* **Assignment**
Omit every picture while repeating the entries exactly.
+---+
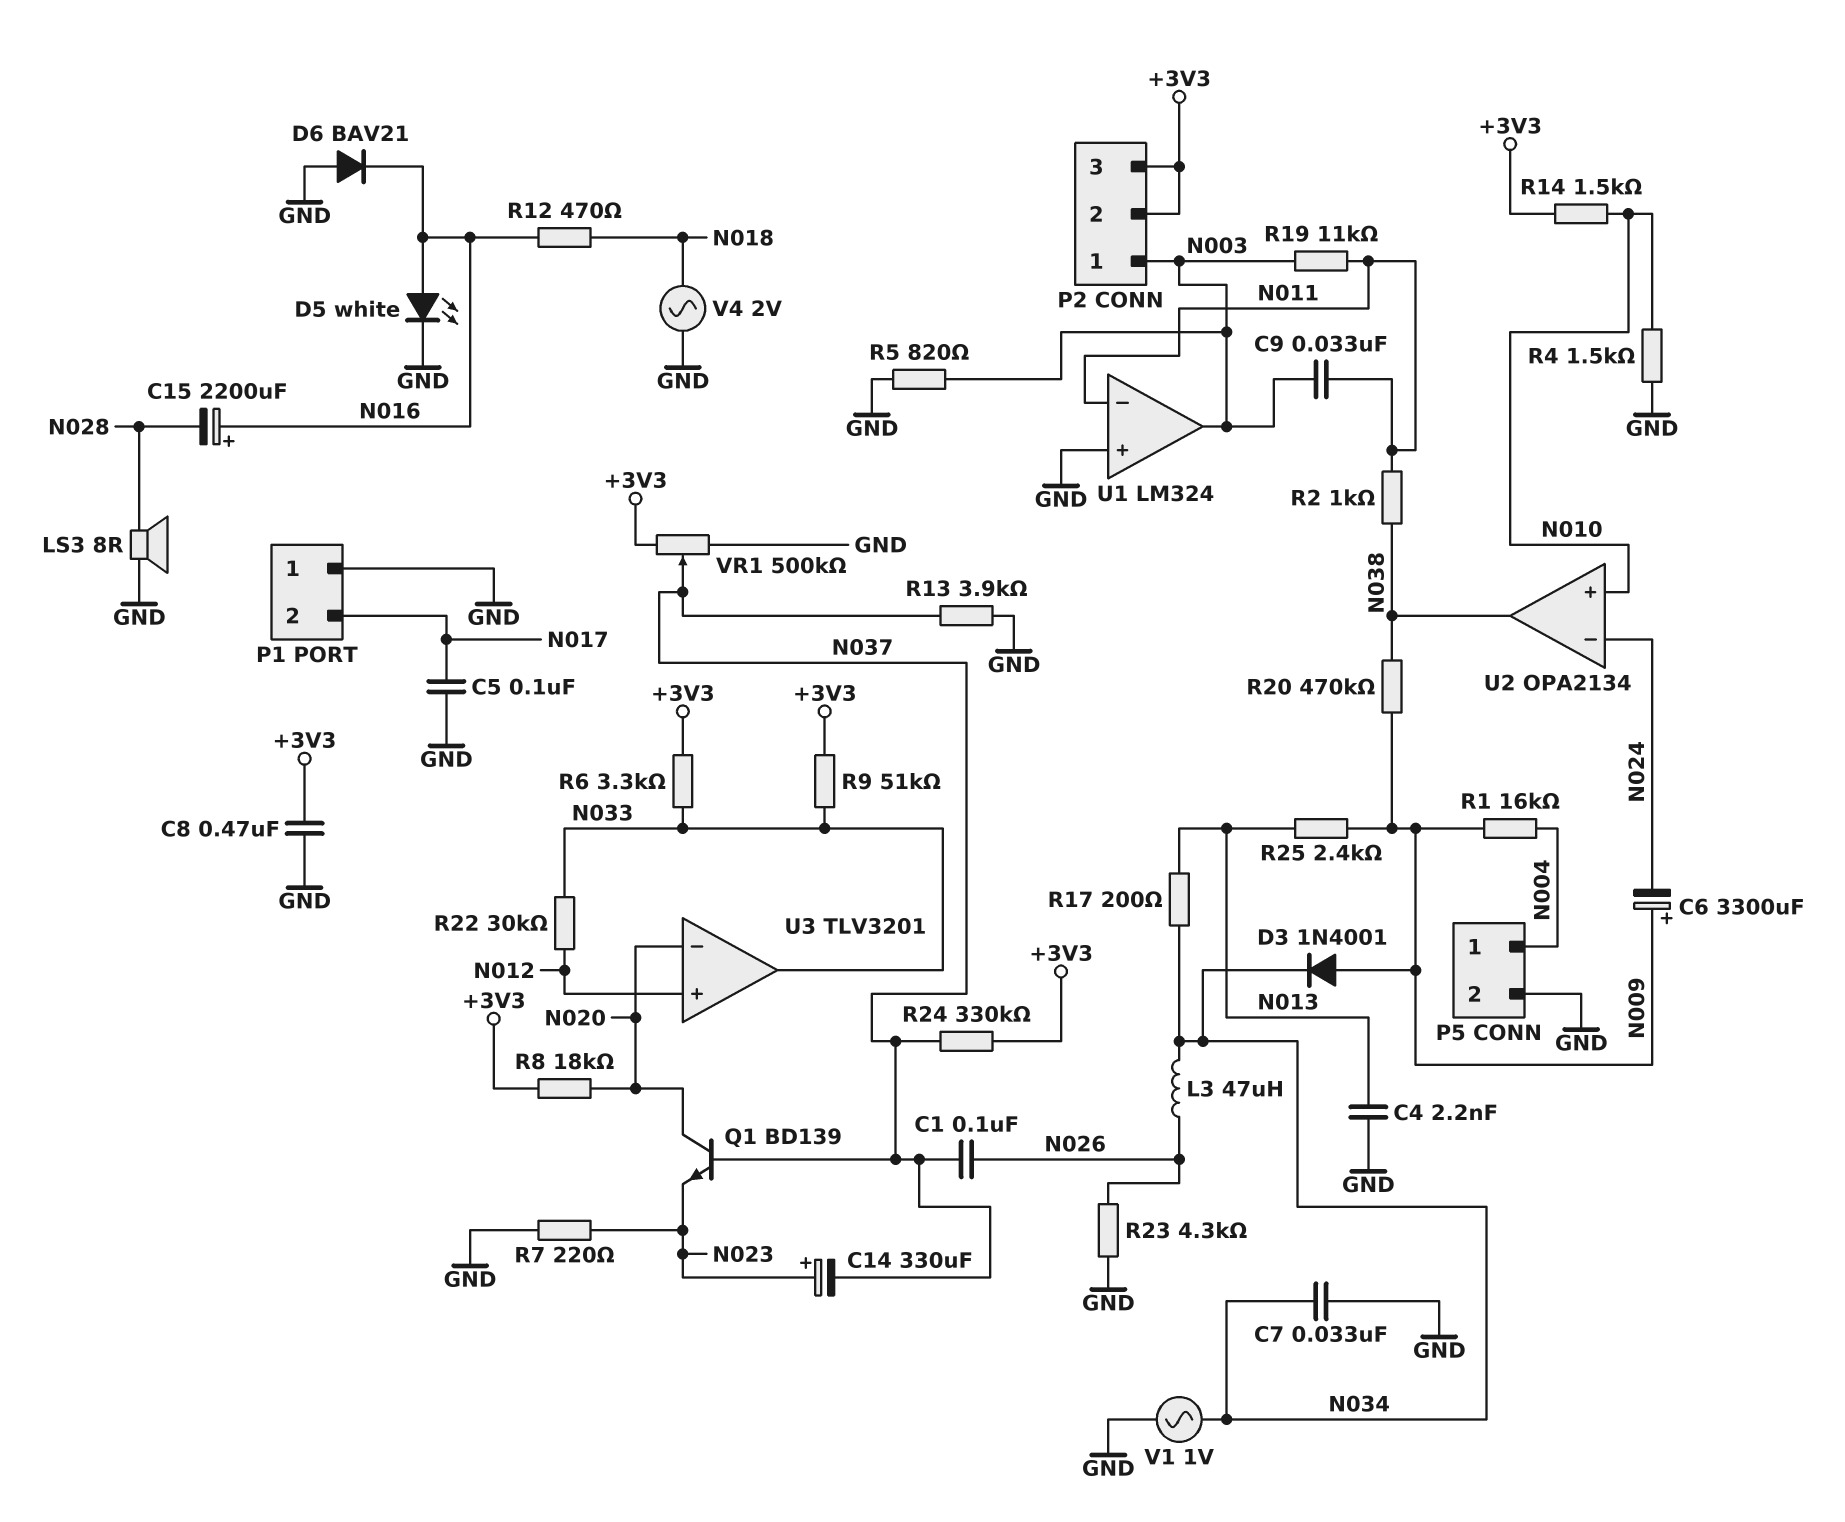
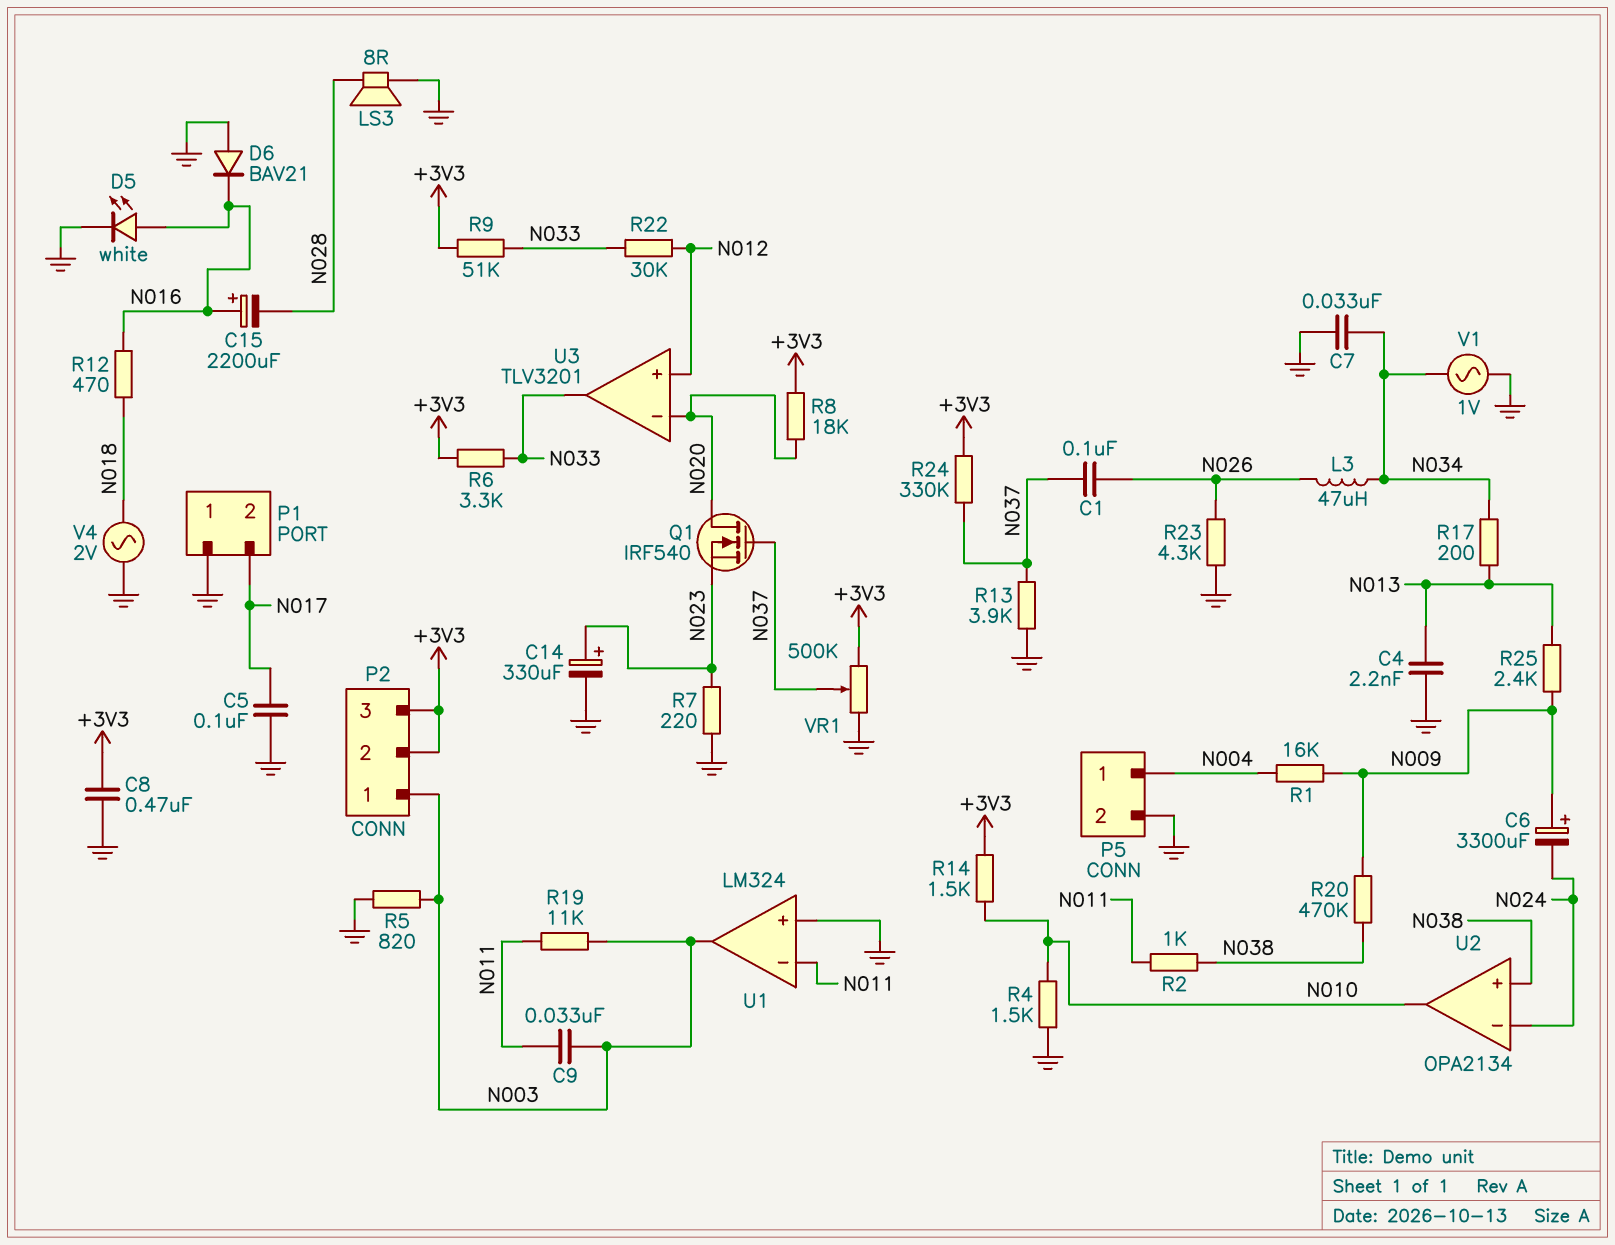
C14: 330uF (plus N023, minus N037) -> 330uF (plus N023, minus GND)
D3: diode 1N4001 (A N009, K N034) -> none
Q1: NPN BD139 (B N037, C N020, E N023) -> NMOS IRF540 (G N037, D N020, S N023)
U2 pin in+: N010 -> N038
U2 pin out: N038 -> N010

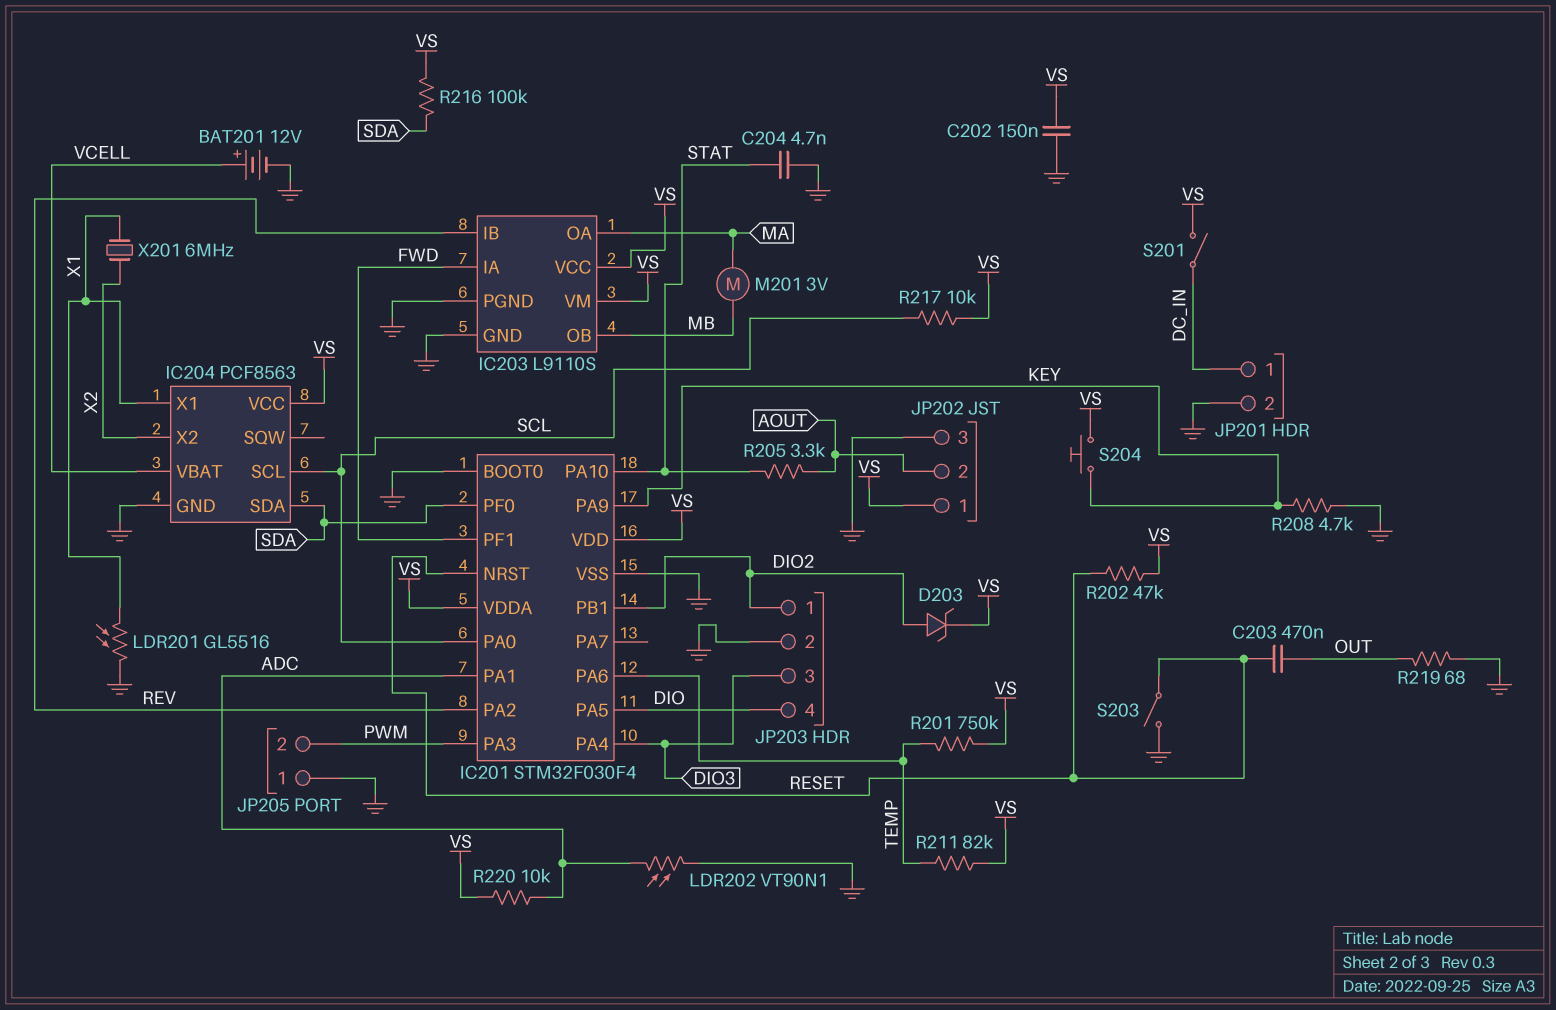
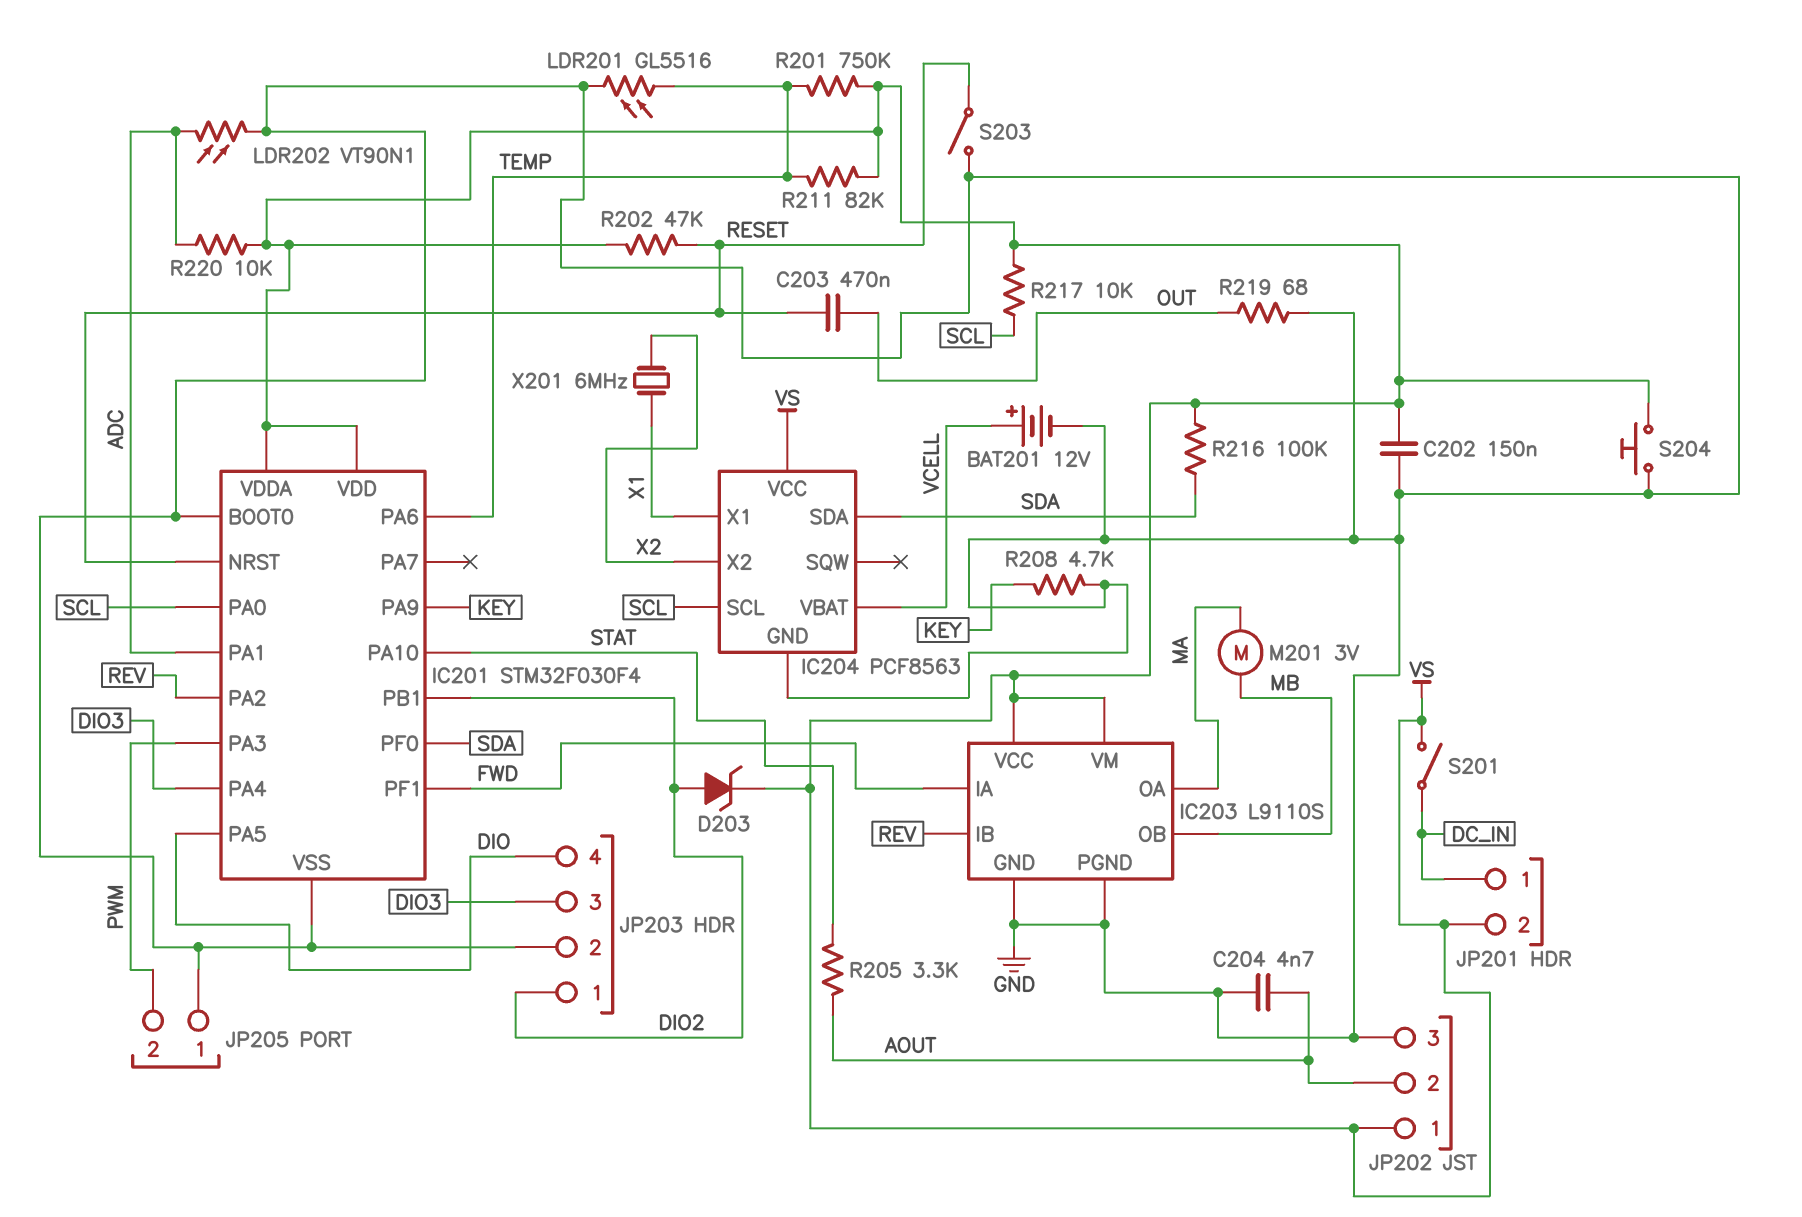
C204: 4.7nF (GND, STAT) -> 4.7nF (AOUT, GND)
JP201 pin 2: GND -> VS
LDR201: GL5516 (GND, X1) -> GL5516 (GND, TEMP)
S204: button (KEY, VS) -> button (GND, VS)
+---+
* **Written reply**
C14: 330uF (plus N023, minus N037) -> 330uF (plus N023, minus GND)
D3: diode 1N4001 (A N009, K N034) -> none
Q1: NPN BD139 (B N037, C N020, E N023) -> NMOS IRF540 (G N037, D N020, S N023)
U2 pin in+: N010 -> N038
U2 pin out: N038 -> N010

C204: 4.7nF (GND, STAT) -> 4.7nF (AOUT, GND)
JP201 pin 2: GND -> VS
LDR201: GL5516 (GND, X1) -> GL5516 (GND, TEMP)
S204: button (KEY, VS) -> button (GND, VS)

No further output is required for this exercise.